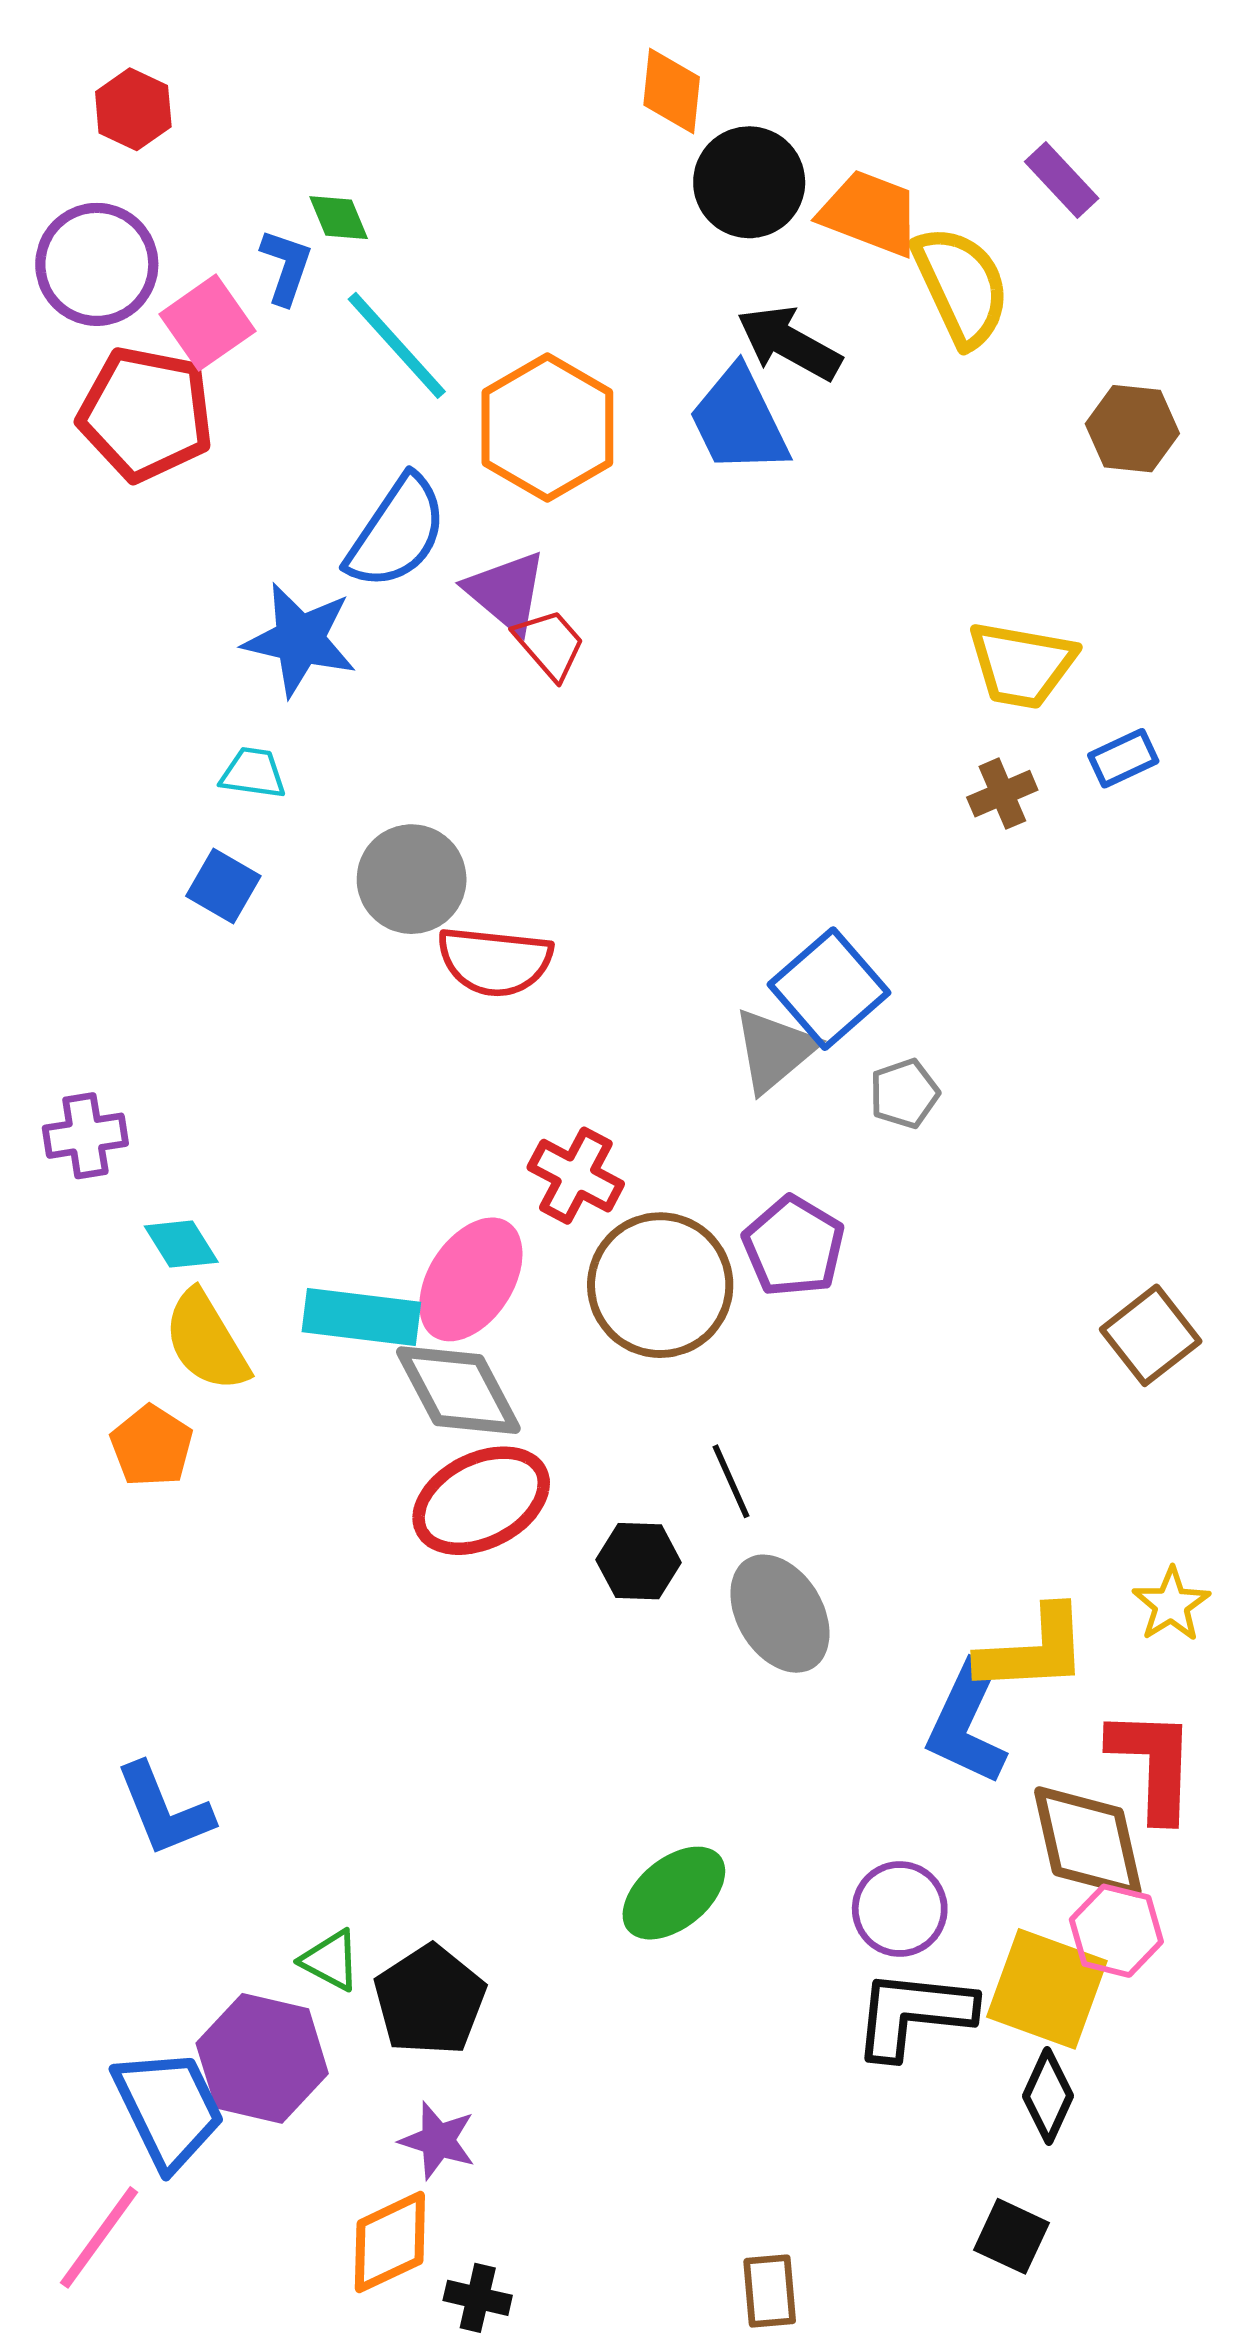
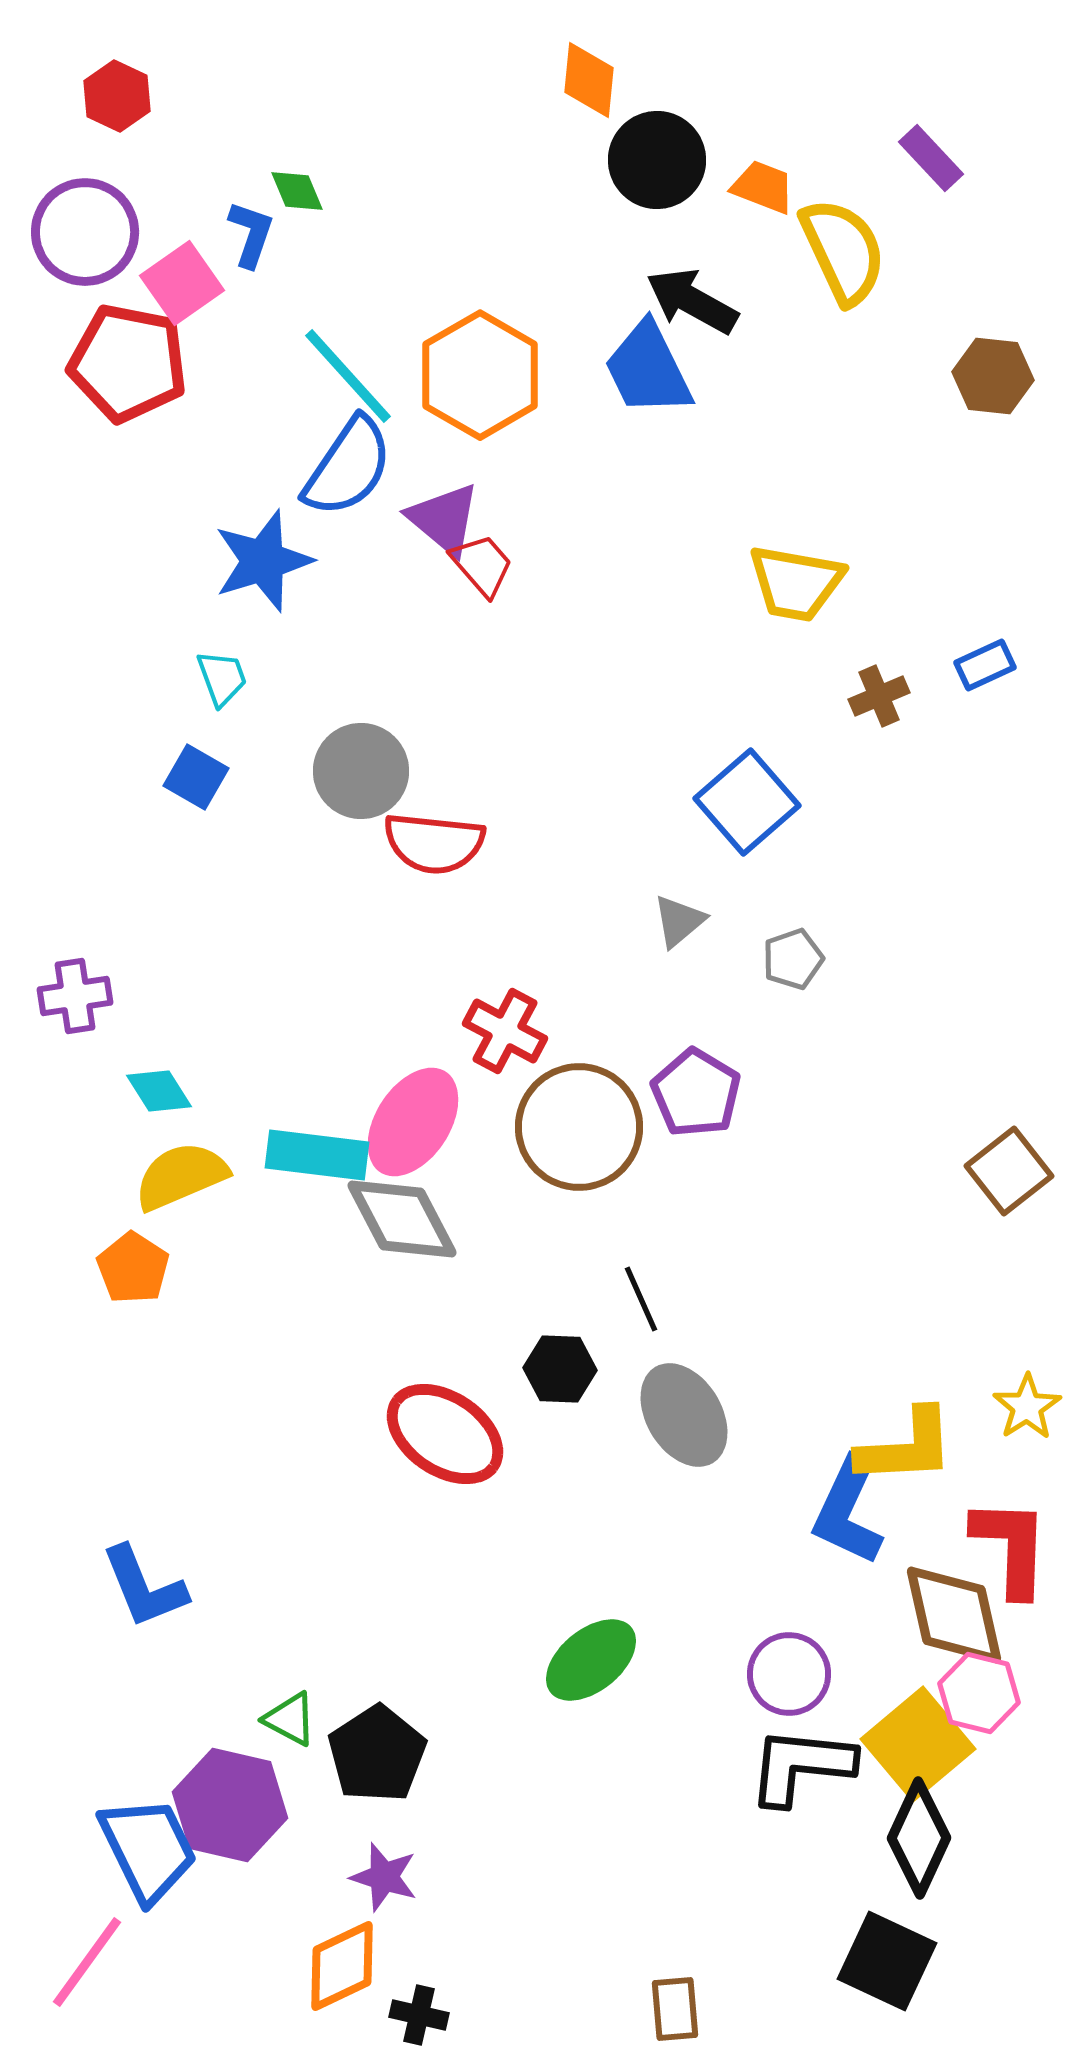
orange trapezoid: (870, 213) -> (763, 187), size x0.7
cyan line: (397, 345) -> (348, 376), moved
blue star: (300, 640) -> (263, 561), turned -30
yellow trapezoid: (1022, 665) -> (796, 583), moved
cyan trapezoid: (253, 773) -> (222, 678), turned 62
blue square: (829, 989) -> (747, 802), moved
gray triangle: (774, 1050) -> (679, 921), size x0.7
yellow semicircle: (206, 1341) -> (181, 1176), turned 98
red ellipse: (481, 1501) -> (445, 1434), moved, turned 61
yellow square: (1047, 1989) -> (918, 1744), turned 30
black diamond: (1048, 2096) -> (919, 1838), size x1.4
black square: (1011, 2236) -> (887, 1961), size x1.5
....
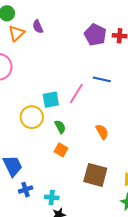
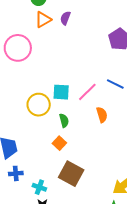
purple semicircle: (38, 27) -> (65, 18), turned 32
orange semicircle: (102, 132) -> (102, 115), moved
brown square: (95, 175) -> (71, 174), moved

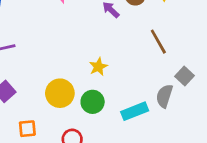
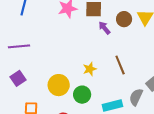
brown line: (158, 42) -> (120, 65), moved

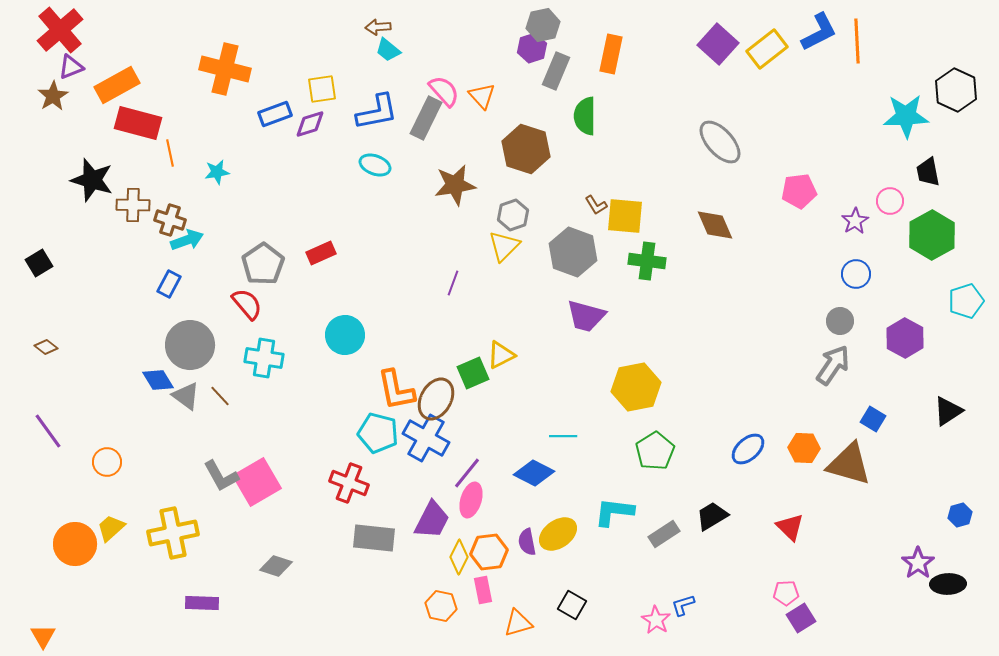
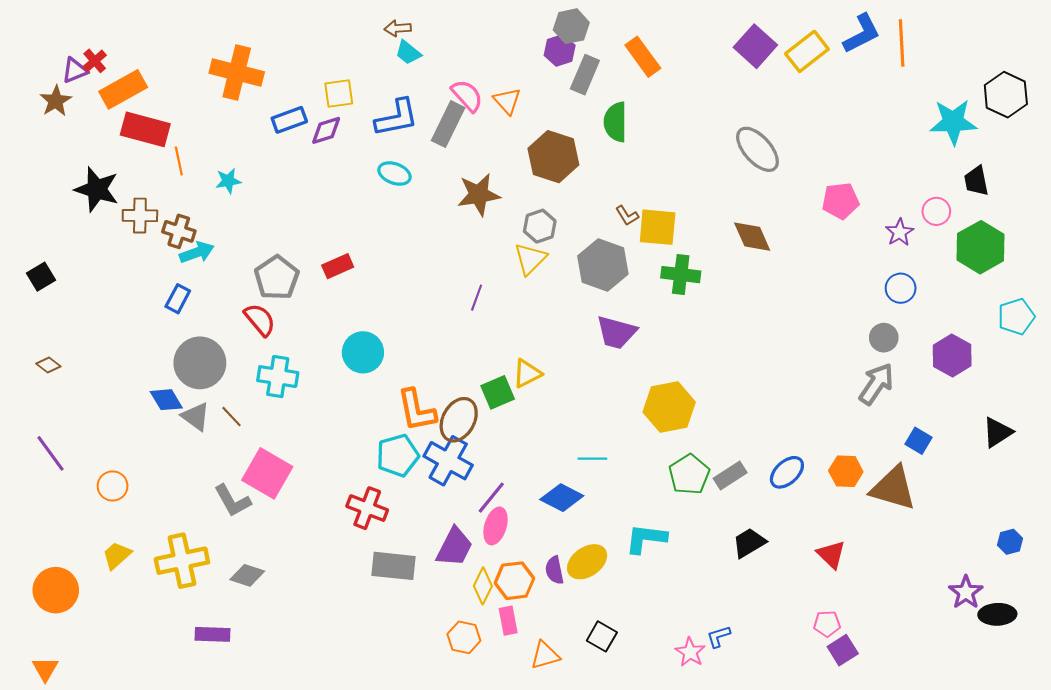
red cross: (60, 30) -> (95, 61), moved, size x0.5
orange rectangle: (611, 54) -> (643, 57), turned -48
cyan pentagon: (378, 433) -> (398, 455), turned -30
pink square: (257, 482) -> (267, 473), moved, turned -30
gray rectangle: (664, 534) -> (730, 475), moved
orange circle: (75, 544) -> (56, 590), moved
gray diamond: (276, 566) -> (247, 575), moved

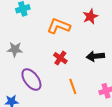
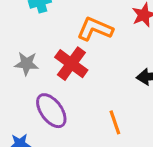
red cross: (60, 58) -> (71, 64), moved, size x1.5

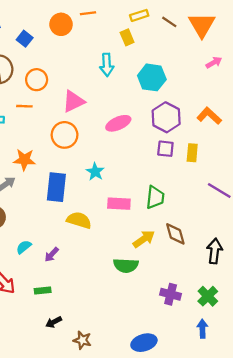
....
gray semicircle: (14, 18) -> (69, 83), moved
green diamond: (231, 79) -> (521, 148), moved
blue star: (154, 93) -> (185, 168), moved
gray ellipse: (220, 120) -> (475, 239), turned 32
....
- _TASK REQUIREMENTS_: Above are the records; repeat exactly the lines from the one holding "cyan trapezoid: (253, 773)" down to the one holding "black square: (1011, 2236)", end lines included.

- _RESULT BELOW_:
cyan trapezoid: (253, 773) -> (222, 678), turned 62
blue square: (829, 989) -> (747, 802), moved
gray triangle: (774, 1050) -> (679, 921), size x0.7
yellow semicircle: (206, 1341) -> (181, 1176), turned 98
red ellipse: (481, 1501) -> (445, 1434), moved, turned 61
yellow square: (1047, 1989) -> (918, 1744), turned 30
black diamond: (1048, 2096) -> (919, 1838), size x1.4
black square: (1011, 2236) -> (887, 1961), size x1.5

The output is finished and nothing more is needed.